(Beginning of INPUT MATERIAL)

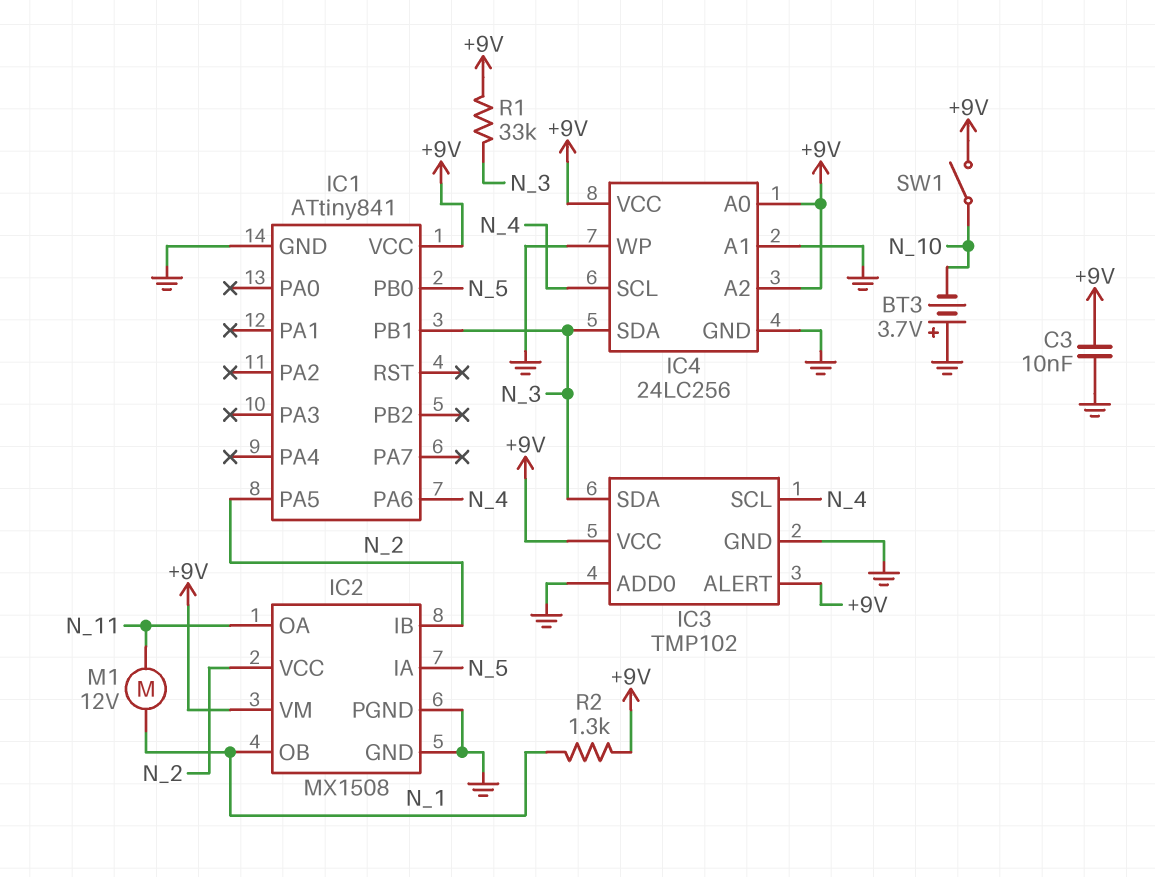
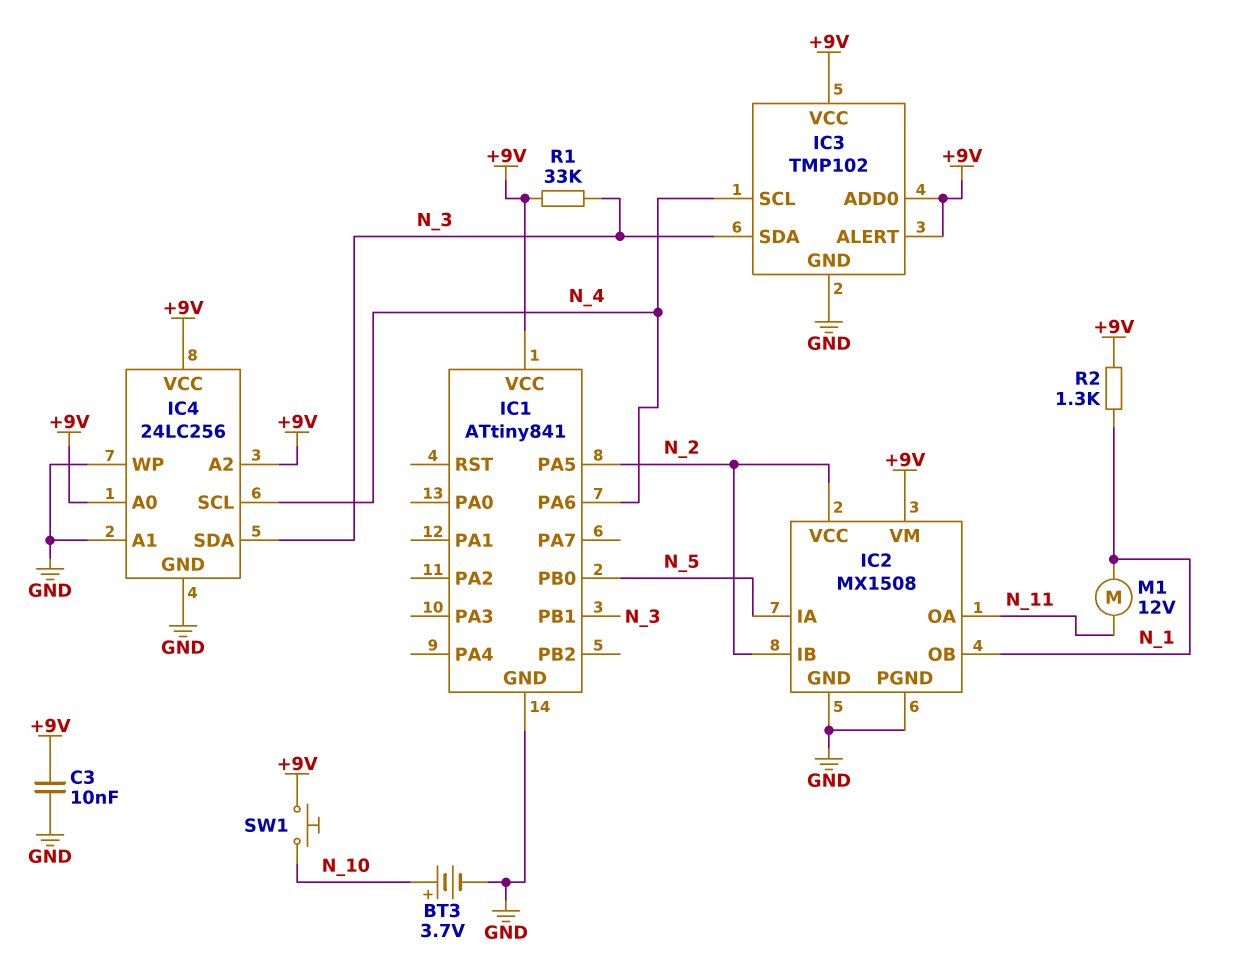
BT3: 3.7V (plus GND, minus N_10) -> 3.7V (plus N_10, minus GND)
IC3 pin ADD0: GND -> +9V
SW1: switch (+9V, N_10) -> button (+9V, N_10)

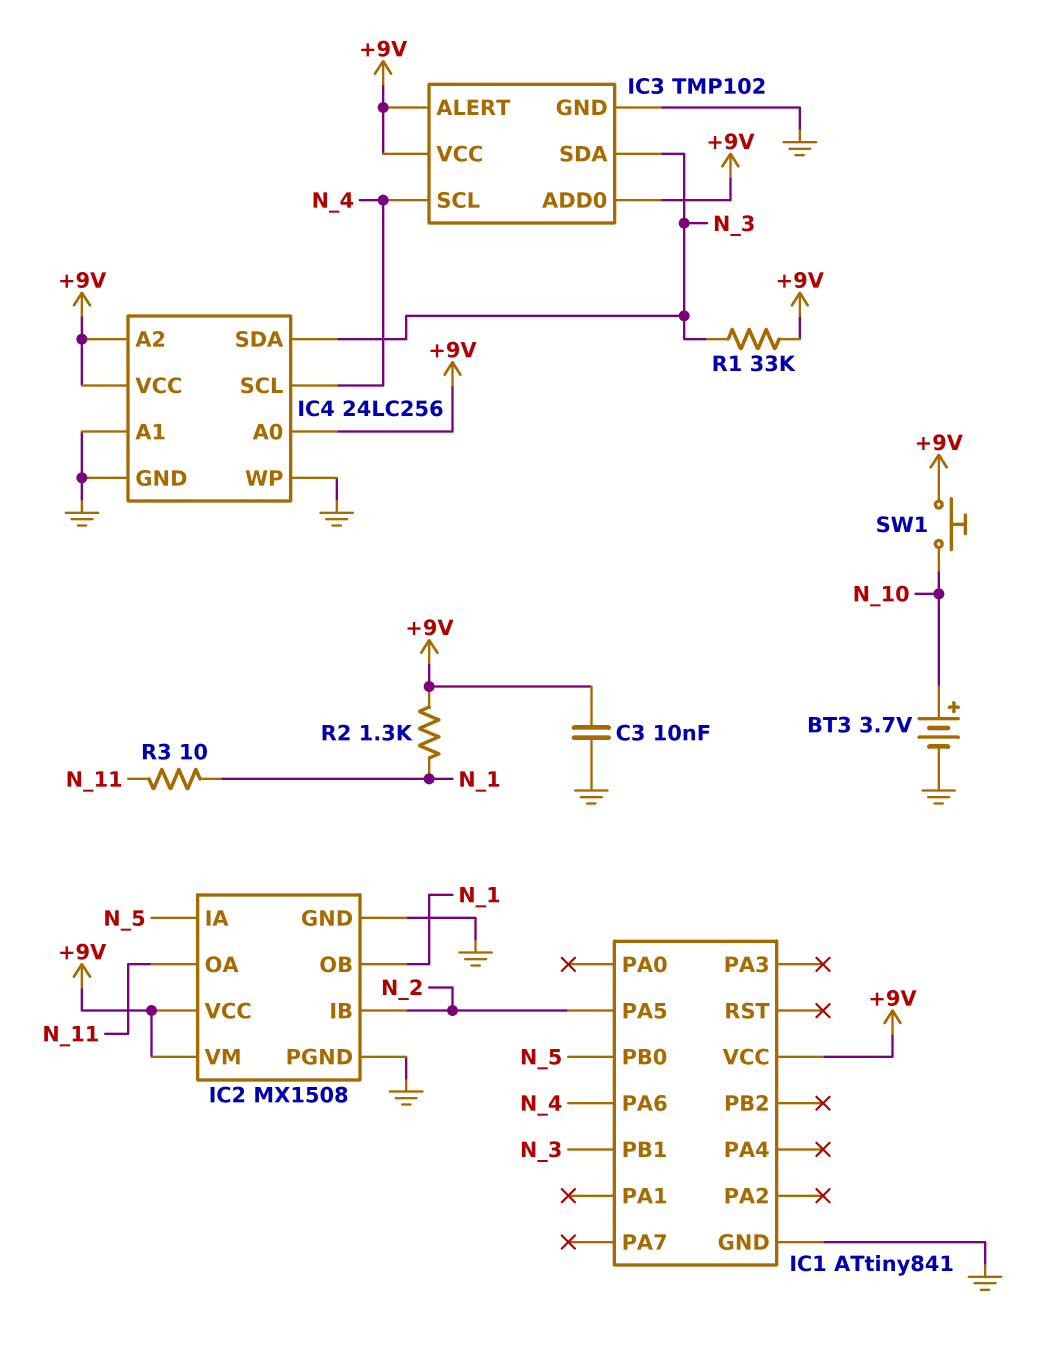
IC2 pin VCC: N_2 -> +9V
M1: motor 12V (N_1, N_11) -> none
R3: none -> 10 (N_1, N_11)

(End of INPUT MATERIAL)

▶ **PROBLEM TO WORK ON**
Take every entry and repeat it verbatim, minus the pictures.

▶ **REPLY**
BT3: 3.7V (plus GND, minus N_10) -> 3.7V (plus N_10, minus GND)
IC3 pin ADD0: GND -> +9V
SW1: switch (+9V, N_10) -> button (+9V, N_10)

IC2 pin VCC: N_2 -> +9V
M1: motor 12V (N_1, N_11) -> none
R3: none -> 10 (N_1, N_11)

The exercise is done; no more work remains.